RECORDS TO USE: Begin

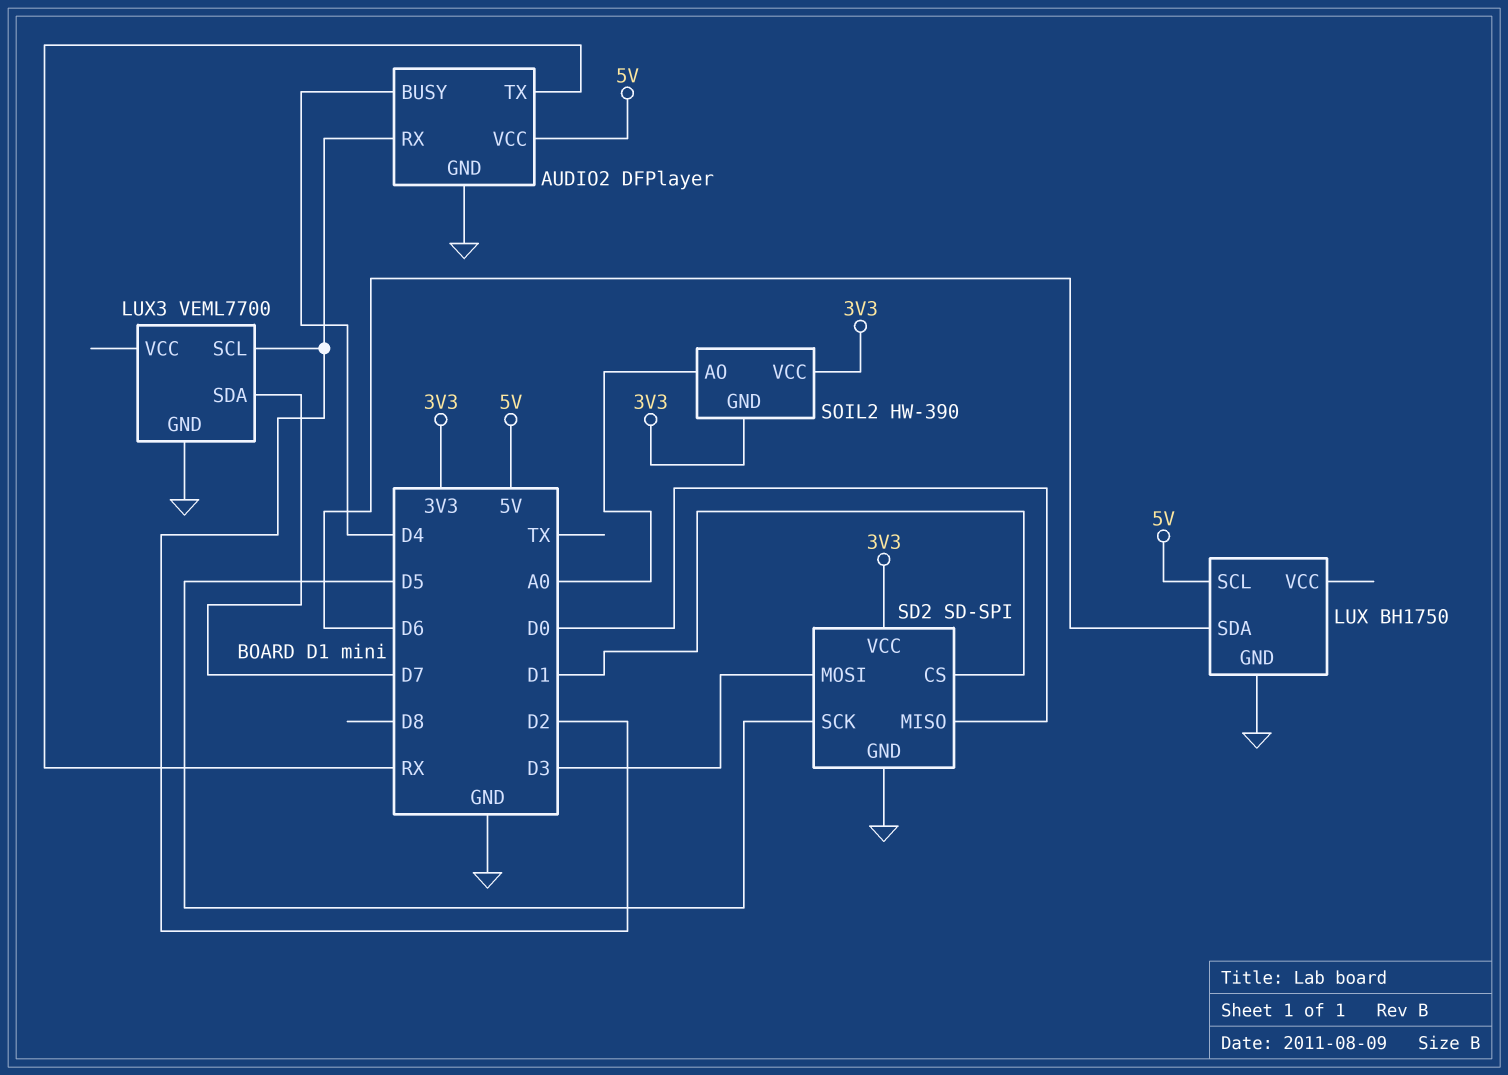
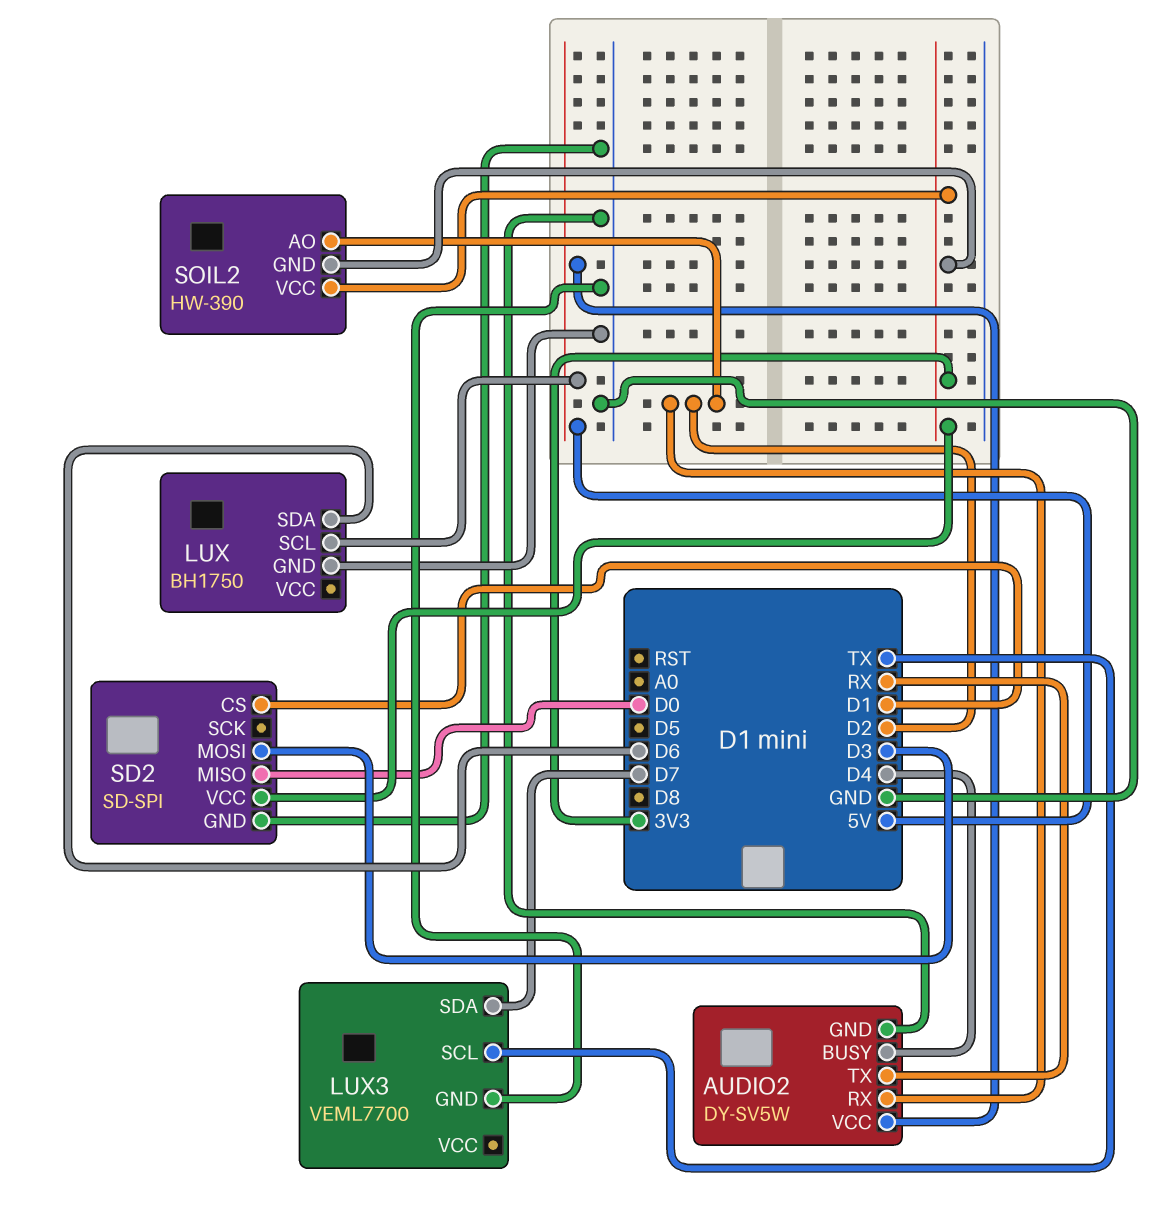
AUDIO2: DFPlayer -> DY-SV5W
LUX3 pin SCL: D2 -> TX
SD2 pin SCK: D5 -> none
SOIL2 pin AO: A0 -> D2

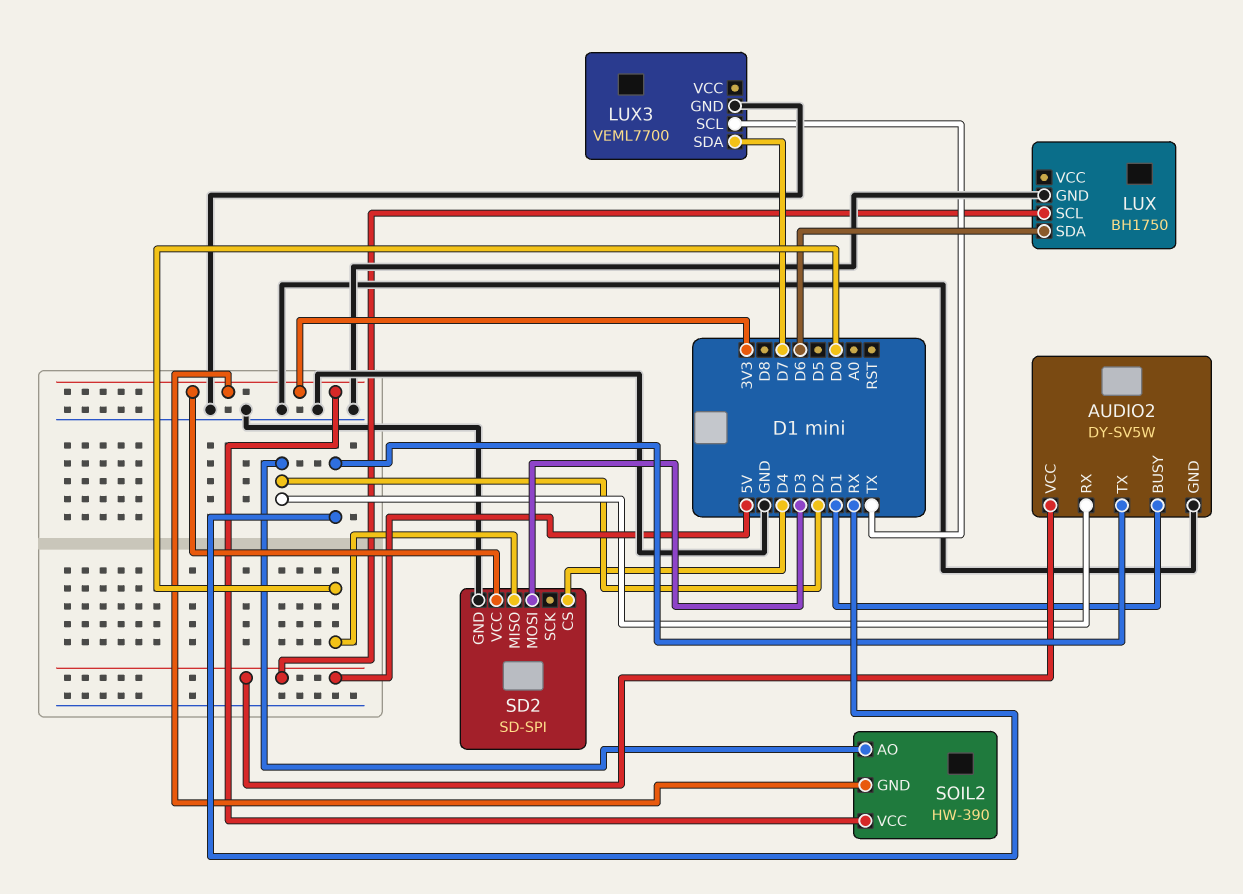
AUDIO2 pin BUSY: D4 -> D1
SD2 pin CS: D1 -> D4

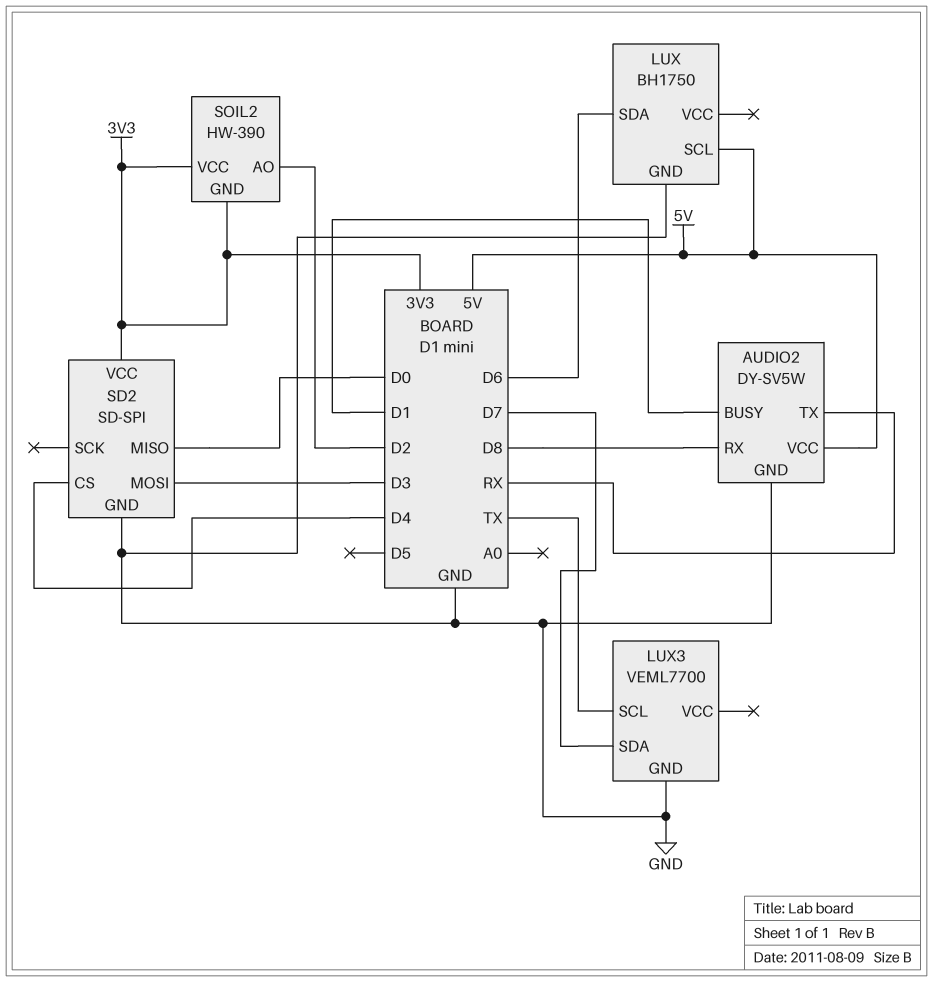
AUDIO2 pin RX: D2 -> D8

RECORDS TO USE: End

● GOAL OF THE EXERCISE: From the line containing "SD2 pin SCK: D5 -> none" to the last line of the entries, copy every line exactly, including both ends, and leave out the pictures.

● ANSWER TO THIS PROBLEM:
SD2 pin SCK: D5 -> none
SOIL2 pin AO: A0 -> D2

AUDIO2 pin BUSY: D4 -> D1
SD2 pin CS: D1 -> D4

AUDIO2 pin RX: D2 -> D8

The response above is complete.